Please write out every entry below, word for word.

Record excerpts =>
★ ★ ★ ★

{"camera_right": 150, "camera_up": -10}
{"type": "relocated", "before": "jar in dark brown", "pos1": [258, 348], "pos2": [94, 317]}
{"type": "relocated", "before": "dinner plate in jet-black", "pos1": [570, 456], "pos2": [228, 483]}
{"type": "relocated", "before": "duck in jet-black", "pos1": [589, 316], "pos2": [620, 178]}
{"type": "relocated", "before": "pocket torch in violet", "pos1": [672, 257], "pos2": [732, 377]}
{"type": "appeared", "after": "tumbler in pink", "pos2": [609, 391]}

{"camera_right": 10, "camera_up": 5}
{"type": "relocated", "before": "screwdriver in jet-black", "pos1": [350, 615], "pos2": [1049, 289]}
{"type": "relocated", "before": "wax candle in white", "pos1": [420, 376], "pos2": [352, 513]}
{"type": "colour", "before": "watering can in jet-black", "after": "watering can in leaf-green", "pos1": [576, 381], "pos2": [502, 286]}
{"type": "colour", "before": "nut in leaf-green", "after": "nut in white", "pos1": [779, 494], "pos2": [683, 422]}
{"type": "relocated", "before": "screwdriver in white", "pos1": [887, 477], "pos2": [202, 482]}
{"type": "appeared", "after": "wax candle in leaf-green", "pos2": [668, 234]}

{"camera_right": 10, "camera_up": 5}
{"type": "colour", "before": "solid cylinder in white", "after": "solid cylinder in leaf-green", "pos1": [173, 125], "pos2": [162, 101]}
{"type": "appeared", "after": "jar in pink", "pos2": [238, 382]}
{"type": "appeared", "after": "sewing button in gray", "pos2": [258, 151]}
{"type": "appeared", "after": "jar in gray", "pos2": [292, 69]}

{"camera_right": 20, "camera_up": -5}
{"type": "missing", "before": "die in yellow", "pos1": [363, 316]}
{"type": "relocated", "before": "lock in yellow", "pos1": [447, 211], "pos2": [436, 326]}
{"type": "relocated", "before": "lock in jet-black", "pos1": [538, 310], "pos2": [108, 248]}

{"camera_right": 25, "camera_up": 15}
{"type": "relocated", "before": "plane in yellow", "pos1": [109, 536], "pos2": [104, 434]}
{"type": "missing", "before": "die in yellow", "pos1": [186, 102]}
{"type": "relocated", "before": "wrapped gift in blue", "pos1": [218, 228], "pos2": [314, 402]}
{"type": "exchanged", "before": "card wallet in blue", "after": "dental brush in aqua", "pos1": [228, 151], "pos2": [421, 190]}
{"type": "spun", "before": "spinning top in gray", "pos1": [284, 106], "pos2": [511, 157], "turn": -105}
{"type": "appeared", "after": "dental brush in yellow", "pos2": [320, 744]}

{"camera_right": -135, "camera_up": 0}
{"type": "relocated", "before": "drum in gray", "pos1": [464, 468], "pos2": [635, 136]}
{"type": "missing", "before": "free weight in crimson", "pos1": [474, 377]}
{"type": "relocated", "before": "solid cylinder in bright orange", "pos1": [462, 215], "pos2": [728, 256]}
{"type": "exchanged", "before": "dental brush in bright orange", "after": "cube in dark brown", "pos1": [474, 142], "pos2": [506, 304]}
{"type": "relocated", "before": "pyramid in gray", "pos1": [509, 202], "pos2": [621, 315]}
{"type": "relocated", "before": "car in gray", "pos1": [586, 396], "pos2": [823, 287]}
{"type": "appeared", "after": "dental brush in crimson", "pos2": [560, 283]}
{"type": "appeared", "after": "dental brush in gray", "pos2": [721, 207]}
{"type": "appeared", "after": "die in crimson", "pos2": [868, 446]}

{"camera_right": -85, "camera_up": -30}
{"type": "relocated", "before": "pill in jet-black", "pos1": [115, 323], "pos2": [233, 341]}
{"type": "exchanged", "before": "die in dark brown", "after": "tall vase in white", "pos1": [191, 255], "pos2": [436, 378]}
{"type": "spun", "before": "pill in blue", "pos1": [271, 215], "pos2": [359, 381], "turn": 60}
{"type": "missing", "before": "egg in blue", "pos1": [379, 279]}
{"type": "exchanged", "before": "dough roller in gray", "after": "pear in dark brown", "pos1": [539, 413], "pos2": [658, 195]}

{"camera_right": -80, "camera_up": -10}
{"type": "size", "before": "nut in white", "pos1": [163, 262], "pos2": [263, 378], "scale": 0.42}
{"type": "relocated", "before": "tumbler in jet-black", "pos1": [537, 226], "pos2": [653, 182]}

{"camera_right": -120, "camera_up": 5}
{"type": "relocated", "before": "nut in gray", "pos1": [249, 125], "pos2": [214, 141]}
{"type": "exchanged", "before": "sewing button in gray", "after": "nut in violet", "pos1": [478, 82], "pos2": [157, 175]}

★ ★ ★ ★

Problem solution =>
{"camera_right": 150, "camera_up": -10}
{"type": "relocated", "before": "jar in dark brown", "pos1": [258, 348], "pos2": [94, 317]}
{"type": "relocated", "before": "dinner plate in jet-black", "pos1": [570, 456], "pos2": [228, 483]}
{"type": "relocated", "before": "duck in jet-black", "pos1": [589, 316], "pos2": [620, 178]}
{"type": "relocated", "before": "pocket torch in violet", "pos1": [672, 257], "pos2": [732, 377]}
{"type": "appeared", "after": "tumbler in pink", "pos2": [609, 391]}

{"camera_right": 10, "camera_up": 5}
{"type": "relocated", "before": "screwdriver in jet-black", "pos1": [350, 615], "pos2": [1049, 289]}
{"type": "relocated", "before": "wax candle in white", "pos1": [420, 376], "pos2": [352, 513]}
{"type": "colour", "before": "watering can in jet-black", "after": "watering can in leaf-green", "pos1": [576, 381], "pos2": [502, 286]}
{"type": "colour", "before": "nut in leaf-green", "after": "nut in white", "pos1": [779, 494], "pos2": [683, 422]}
{"type": "relocated", "before": "screwdriver in white", "pos1": [887, 477], "pos2": [202, 482]}
{"type": "appeared", "after": "wax candle in leaf-green", "pos2": [668, 234]}

{"camera_right": 10, "camera_up": 5}
{"type": "colour", "before": "solid cylinder in white", "after": "solid cylinder in leaf-green", "pos1": [173, 125], "pos2": [162, 101]}
{"type": "appeared", "after": "jar in pink", "pos2": [238, 382]}
{"type": "appeared", "after": "sewing button in gray", "pos2": [258, 151]}
{"type": "appeared", "after": "jar in gray", "pos2": [292, 69]}

{"camera_right": 20, "camera_up": -5}
{"type": "missing", "before": "die in yellow", "pos1": [363, 316]}
{"type": "relocated", "before": "lock in yellow", "pos1": [447, 211], "pos2": [436, 326]}
{"type": "relocated", "before": "lock in jet-black", "pos1": [538, 310], "pos2": [108, 248]}

{"camera_right": 25, "camera_up": 15}
{"type": "relocated", "before": "plane in yellow", "pos1": [109, 536], "pos2": [104, 434]}
{"type": "missing", "before": "die in yellow", "pos1": [186, 102]}
{"type": "relocated", "before": "wrapped gift in blue", "pos1": [218, 228], "pos2": [314, 402]}
{"type": "exchanged", "before": "card wallet in blue", "after": "dental brush in aqua", "pos1": [228, 151], "pos2": [421, 190]}
{"type": "spun", "before": "spinning top in gray", "pos1": [284, 106], "pos2": [511, 157], "turn": -105}
{"type": "appeared", "after": "dental brush in yellow", "pos2": [320, 744]}

{"camera_right": -135, "camera_up": 0}
{"type": "relocated", "before": "drum in gray", "pos1": [464, 468], "pos2": [635, 136]}
{"type": "missing", "before": "free weight in crimson", "pos1": [474, 377]}
{"type": "relocated", "before": "solid cylinder in bright orange", "pos1": [462, 215], "pos2": [728, 256]}
{"type": "exchanged", "before": "dental brush in bright orange", "after": "cube in dark brown", "pos1": [474, 142], "pos2": [506, 304]}
{"type": "relocated", "before": "pyramid in gray", "pos1": [509, 202], "pos2": [621, 315]}
{"type": "relocated", "before": "car in gray", "pos1": [586, 396], "pos2": [823, 287]}
{"type": "appeared", "after": "dental brush in crimson", "pos2": [560, 283]}
{"type": "appeared", "after": "dental brush in gray", "pos2": [721, 207]}
{"type": "appeared", "after": "die in crimson", "pos2": [868, 446]}

{"camera_right": -85, "camera_up": -30}
{"type": "relocated", "before": "pill in jet-black", "pos1": [115, 323], "pos2": [233, 341]}
{"type": "exchanged", "before": "die in dark brown", "after": "tall vase in white", "pos1": [191, 255], "pos2": [436, 378]}
{"type": "spun", "before": "pill in blue", "pos1": [271, 215], "pos2": [359, 381], "turn": 60}
{"type": "missing", "before": "egg in blue", "pos1": [379, 279]}
{"type": "exchanged", "before": "dough roller in gray", "after": "pear in dark brown", "pos1": [539, 413], "pos2": [658, 195]}

{"camera_right": -80, "camera_up": -10}
{"type": "size", "before": "nut in white", "pos1": [163, 262], "pos2": [263, 378], "scale": 0.42}
{"type": "relocated", "before": "tumbler in jet-black", "pos1": [537, 226], "pos2": [653, 182]}

{"camera_right": -120, "camera_up": 5}
{"type": "relocated", "before": "nut in gray", "pos1": [249, 125], "pos2": [214, 141]}
{"type": "exchanged", "before": "sewing button in gray", "after": "nut in violet", "pos1": [478, 82], "pos2": [157, 175]}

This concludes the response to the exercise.